Every entry should be duplicated verbatim, and no picture may appear in the copy.
******************************
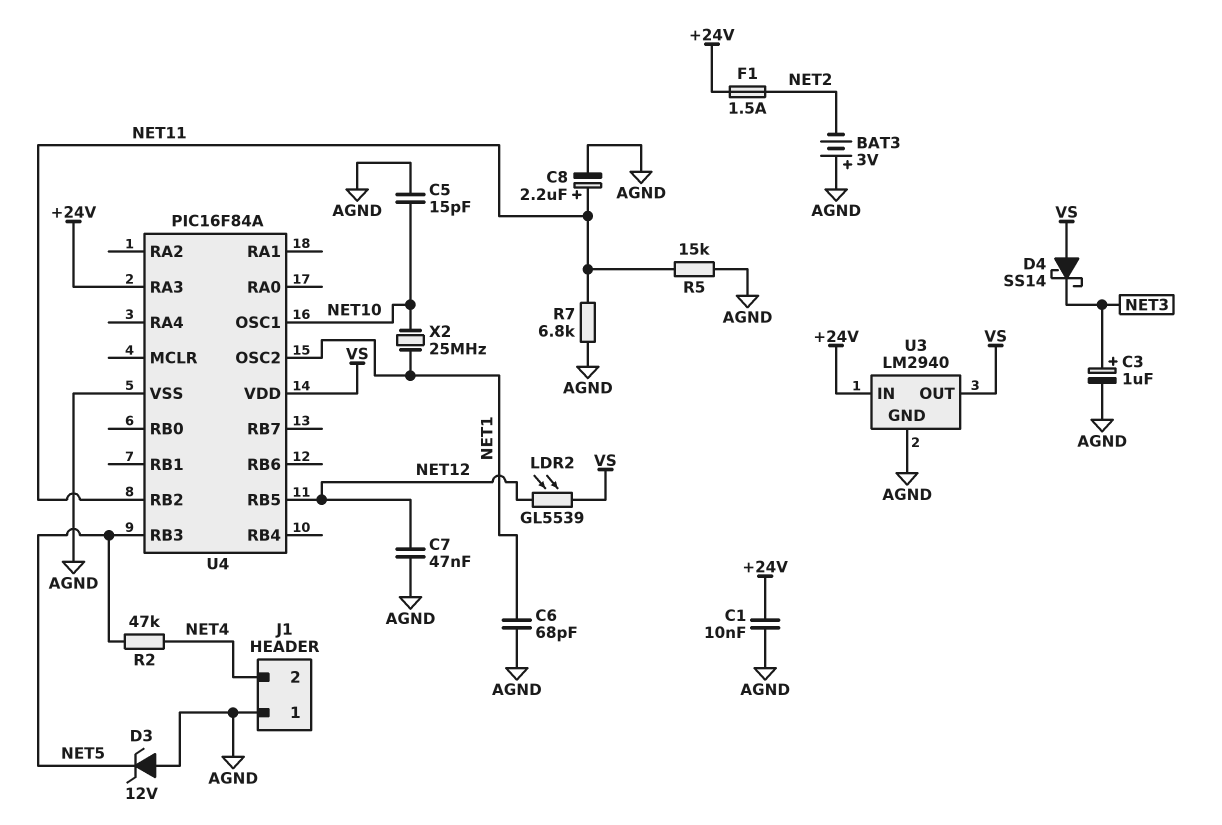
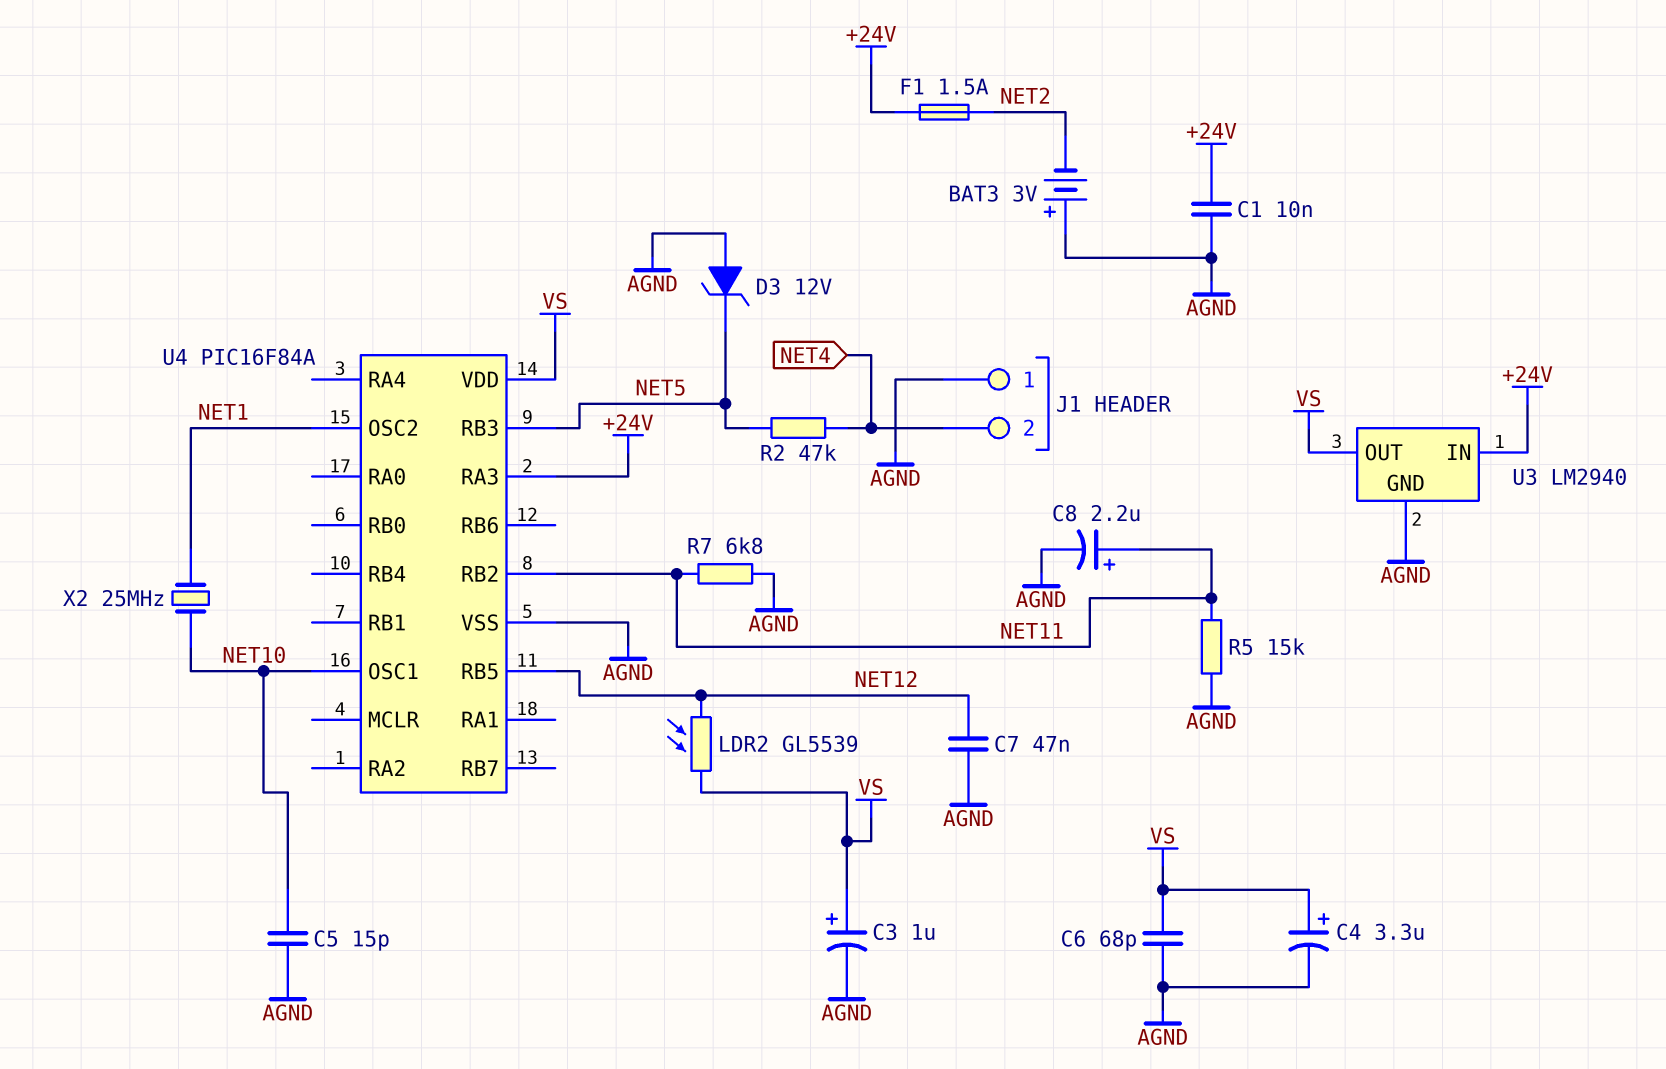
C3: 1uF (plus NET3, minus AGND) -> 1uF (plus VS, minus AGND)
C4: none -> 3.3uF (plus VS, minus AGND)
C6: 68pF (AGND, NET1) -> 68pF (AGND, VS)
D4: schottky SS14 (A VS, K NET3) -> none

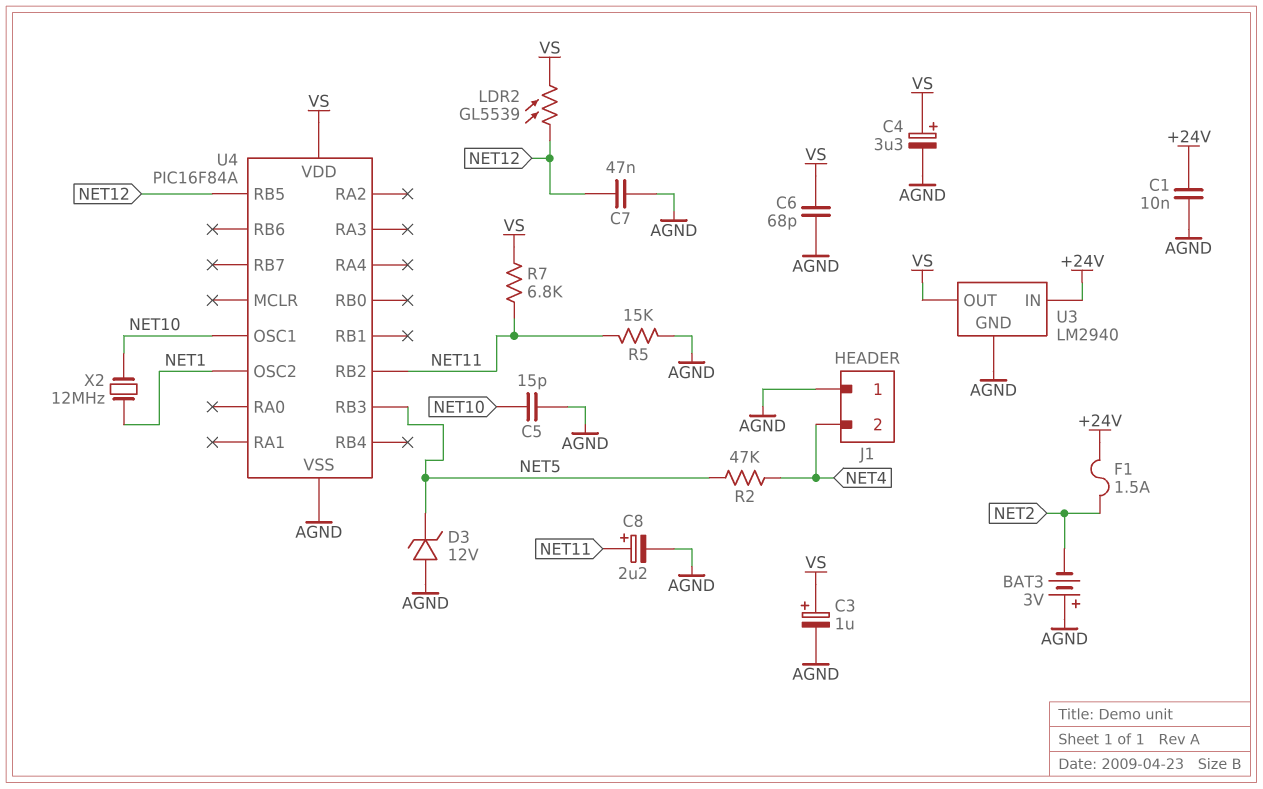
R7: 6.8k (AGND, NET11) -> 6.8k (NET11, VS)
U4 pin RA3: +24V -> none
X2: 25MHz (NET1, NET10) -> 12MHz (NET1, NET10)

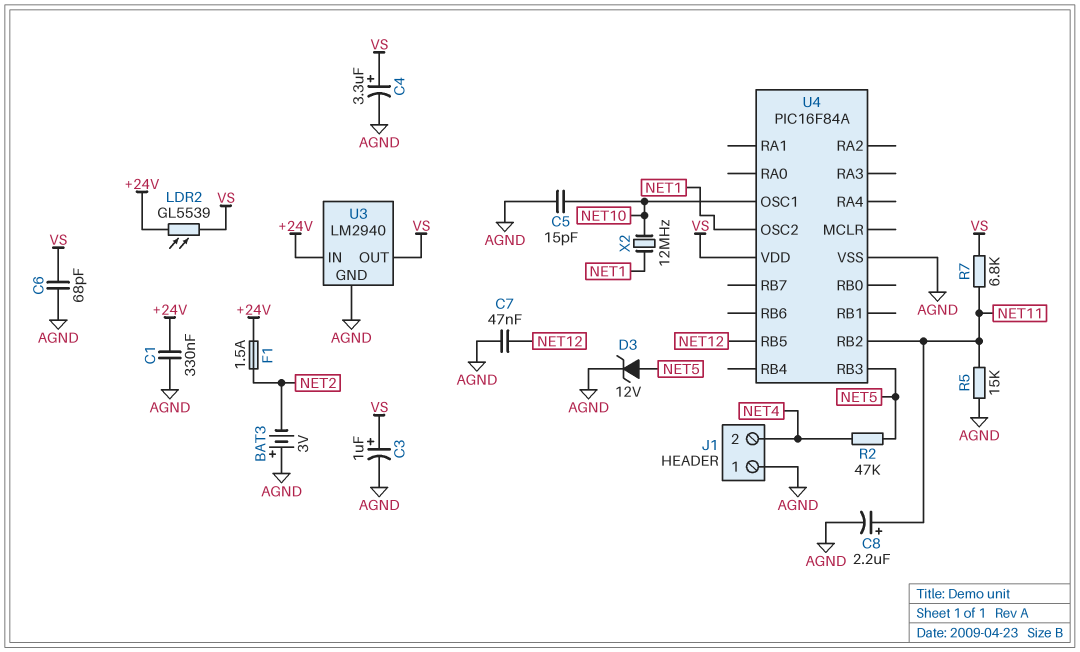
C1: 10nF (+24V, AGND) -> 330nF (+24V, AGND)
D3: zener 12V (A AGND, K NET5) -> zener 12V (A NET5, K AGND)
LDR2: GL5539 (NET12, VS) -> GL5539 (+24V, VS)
******************************
### TASK SOLUTION
C3: 1uF (plus NET3, minus AGND) -> 1uF (plus VS, minus AGND)
C4: none -> 3.3uF (plus VS, minus AGND)
C6: 68pF (AGND, NET1) -> 68pF (AGND, VS)
D4: schottky SS14 (A VS, K NET3) -> none

R7: 6.8k (AGND, NET11) -> 6.8k (NET11, VS)
U4 pin RA3: +24V -> none
X2: 25MHz (NET1, NET10) -> 12MHz (NET1, NET10)

C1: 10nF (+24V, AGND) -> 330nF (+24V, AGND)
D3: zener 12V (A AGND, K NET5) -> zener 12V (A NET5, K AGND)
LDR2: GL5539 (NET12, VS) -> GL5539 (+24V, VS)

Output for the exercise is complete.